* [ASSIGNMENT] Starting at the top line, print the entries below exactly as they are and skip every picture.

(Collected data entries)
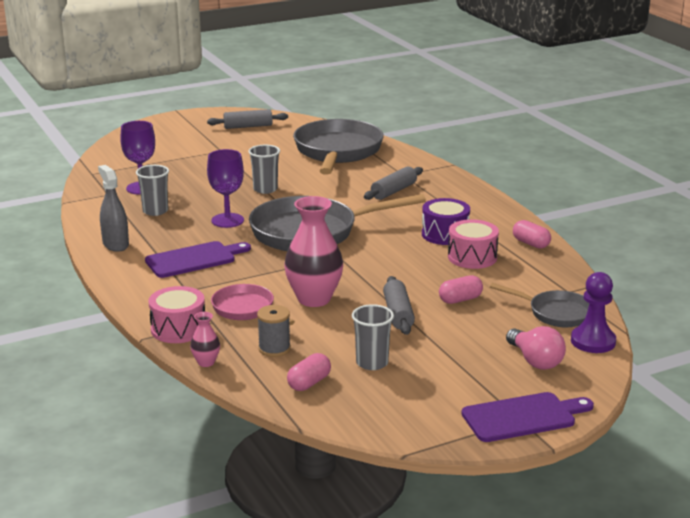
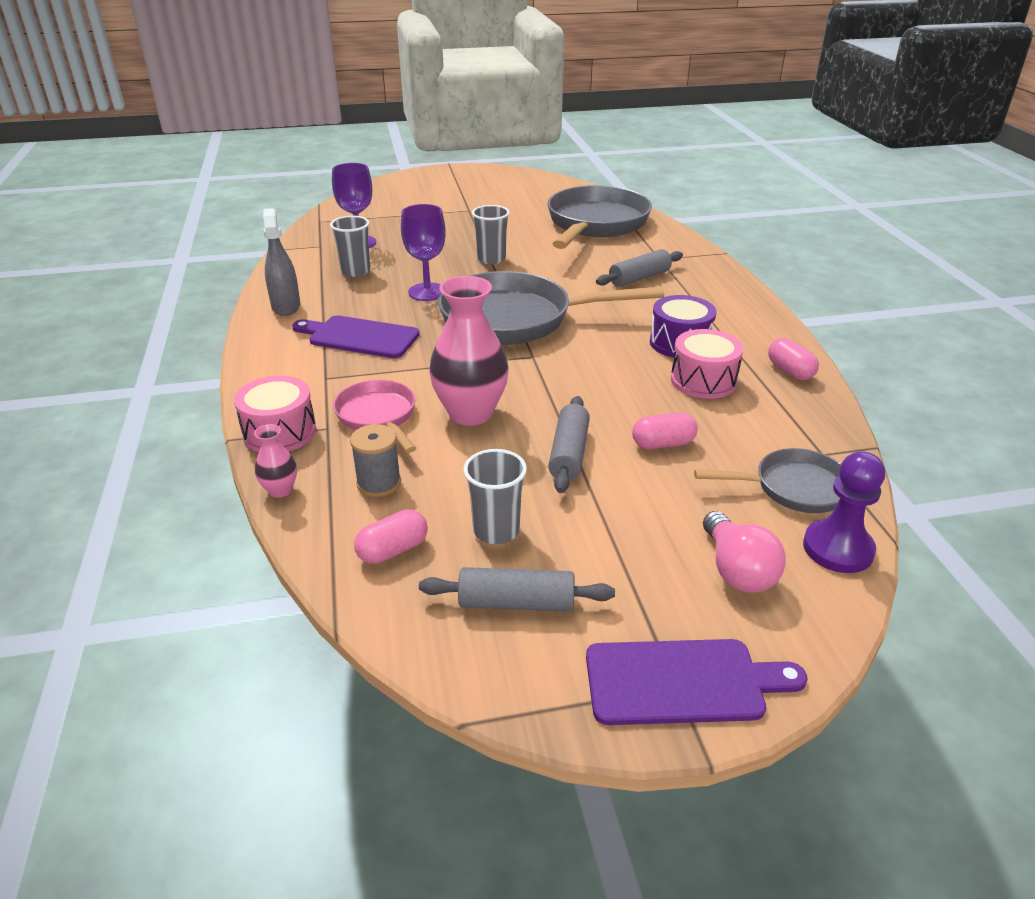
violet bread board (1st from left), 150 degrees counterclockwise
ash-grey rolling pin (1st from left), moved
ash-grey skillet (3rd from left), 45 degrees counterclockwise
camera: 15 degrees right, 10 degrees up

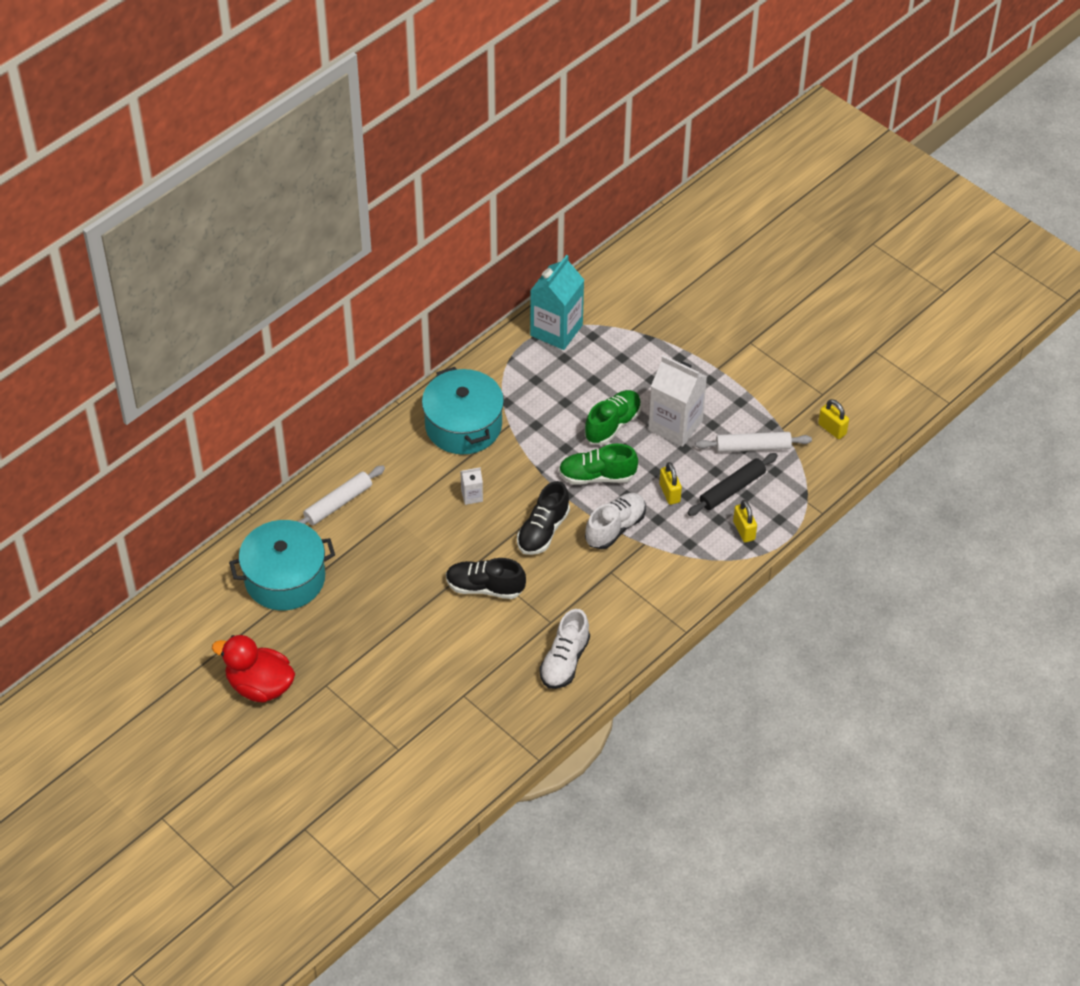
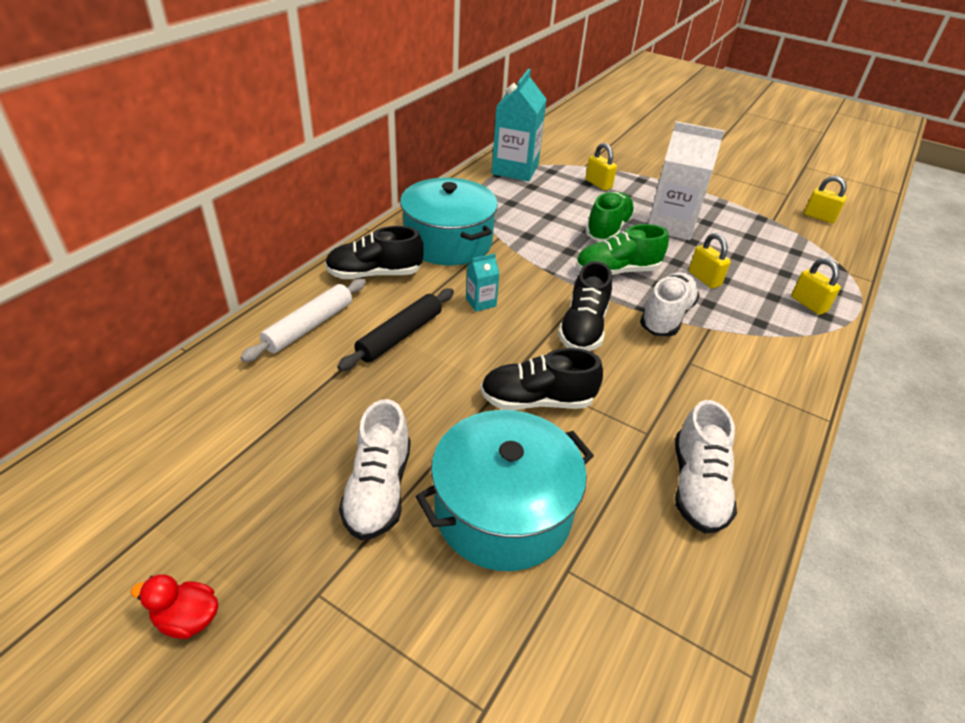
scarlet toy duck, x0.49
teal cooking pot (1st from left in the first image) -> teal cooking pot (2nd from left), moved
white milk carton (1st from left) -> teal milk carton (1st from left)
ebony rolling pin, moved
white rolling pin (2nd from left) -> none
none -> ebony sneaker (1st from left)
none -> white sneaker (1st from left)
none -> golden padlock (1st from left)
camera: 15 degrees left, 10 degrees down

* [YOUR SOLUTION]
violet bread board (1st from left), 150 degrees counterclockwise
ash-grey rolling pin (1st from left), moved
ash-grey skillet (3rd from left), 45 degrees counterclockwise
camera: 15 degrees right, 10 degrees up

scarlet toy duck, x0.49
teal cooking pot (1st from left in the first image) -> teal cooking pot (2nd from left), moved
white milk carton (1st from left) -> teal milk carton (1st from left)
ebony rolling pin, moved
white rolling pin (2nd from left) -> none
none -> ebony sneaker (1st from left)
none -> white sneaker (1st from left)
none -> golden padlock (1st from left)
camera: 15 degrees left, 10 degrees down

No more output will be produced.